[[ RECORDS PROVIDED open ]]

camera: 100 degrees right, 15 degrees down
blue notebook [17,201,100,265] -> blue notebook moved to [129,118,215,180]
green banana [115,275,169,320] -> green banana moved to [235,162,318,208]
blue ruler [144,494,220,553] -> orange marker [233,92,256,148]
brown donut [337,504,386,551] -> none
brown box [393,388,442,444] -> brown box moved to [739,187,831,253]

[[ RECORDS PROVIDED closed ]]
[[ RECORDS PROVIDED open ]]

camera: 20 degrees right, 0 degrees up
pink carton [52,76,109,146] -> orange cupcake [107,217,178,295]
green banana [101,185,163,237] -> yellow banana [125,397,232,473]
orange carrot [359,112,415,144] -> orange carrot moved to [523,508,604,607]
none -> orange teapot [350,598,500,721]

[[ RECORDS PROVIDED closed ]]

REQUIRED WORK: Check each line above for the word "orange" and say how many have it, with nothing else.

THE COMPLETED TASK: 4